_WORK ORDER_. Within the entries below, the lines from the one with "orange hammer: none" through the one with "orange lamp: none" are to be set down exactly, both ends kept.

_RECORDS PROVIDED_.
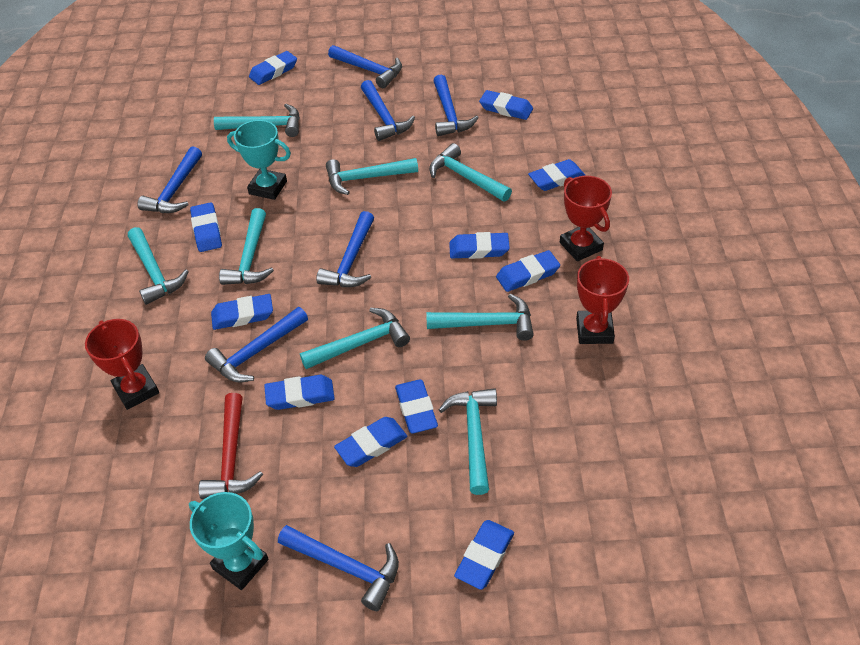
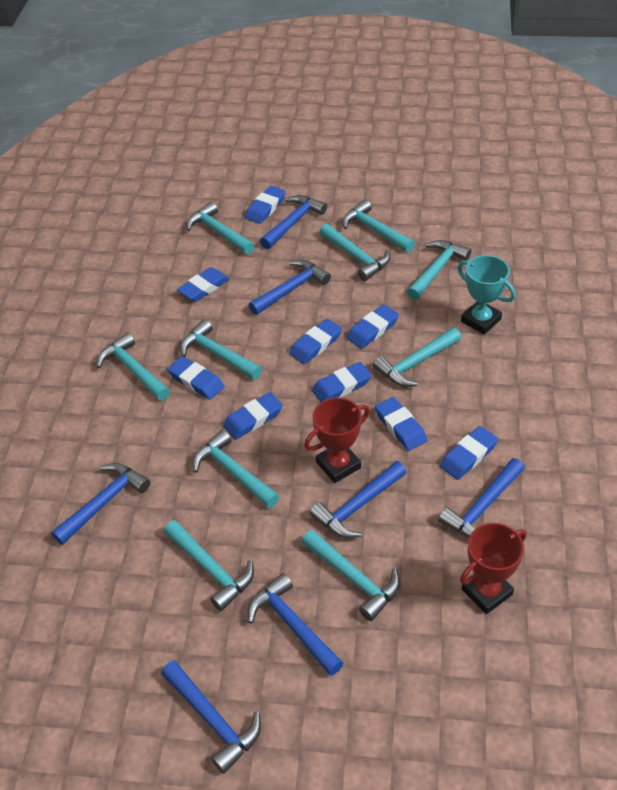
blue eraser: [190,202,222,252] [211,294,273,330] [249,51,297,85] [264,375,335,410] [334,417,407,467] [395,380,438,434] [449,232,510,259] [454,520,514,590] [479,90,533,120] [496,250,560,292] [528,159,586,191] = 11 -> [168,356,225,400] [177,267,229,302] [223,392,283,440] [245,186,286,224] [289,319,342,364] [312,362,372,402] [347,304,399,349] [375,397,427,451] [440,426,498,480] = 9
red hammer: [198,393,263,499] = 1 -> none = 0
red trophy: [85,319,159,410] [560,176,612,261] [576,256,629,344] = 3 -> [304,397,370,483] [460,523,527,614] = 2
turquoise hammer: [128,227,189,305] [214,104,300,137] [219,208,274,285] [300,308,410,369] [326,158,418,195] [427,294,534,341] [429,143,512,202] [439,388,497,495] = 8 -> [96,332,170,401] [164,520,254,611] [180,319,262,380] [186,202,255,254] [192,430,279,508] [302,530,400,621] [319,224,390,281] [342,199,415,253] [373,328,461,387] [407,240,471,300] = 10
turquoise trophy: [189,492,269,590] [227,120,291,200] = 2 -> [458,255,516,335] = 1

==

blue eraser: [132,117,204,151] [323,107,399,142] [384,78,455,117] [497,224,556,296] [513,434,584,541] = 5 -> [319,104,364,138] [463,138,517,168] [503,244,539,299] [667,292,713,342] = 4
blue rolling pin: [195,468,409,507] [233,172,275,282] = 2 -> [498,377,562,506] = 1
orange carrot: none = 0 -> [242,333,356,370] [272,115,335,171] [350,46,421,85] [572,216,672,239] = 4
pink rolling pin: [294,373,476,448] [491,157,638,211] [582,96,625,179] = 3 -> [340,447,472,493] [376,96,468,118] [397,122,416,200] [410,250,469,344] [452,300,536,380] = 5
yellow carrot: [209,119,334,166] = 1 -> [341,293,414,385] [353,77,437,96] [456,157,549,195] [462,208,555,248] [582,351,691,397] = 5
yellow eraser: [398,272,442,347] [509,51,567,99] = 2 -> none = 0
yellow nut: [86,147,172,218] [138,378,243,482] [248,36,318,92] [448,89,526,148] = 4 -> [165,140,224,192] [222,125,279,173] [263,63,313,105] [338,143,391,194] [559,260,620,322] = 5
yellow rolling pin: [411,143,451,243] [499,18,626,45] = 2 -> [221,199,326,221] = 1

---

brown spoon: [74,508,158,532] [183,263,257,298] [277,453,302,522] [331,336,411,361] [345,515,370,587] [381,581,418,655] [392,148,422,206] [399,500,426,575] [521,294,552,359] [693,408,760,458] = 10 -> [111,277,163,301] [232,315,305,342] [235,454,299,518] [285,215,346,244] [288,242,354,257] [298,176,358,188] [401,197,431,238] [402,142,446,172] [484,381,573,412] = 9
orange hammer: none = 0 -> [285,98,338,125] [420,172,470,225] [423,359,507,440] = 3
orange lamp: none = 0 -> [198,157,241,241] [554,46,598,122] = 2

_RESPONSE TO THE EXERCISE_.
orange hammer: none = 0 -> [285,98,338,125] [420,172,470,225] [423,359,507,440] = 3
orange lamp: none = 0 -> [198,157,241,241] [554,46,598,122] = 2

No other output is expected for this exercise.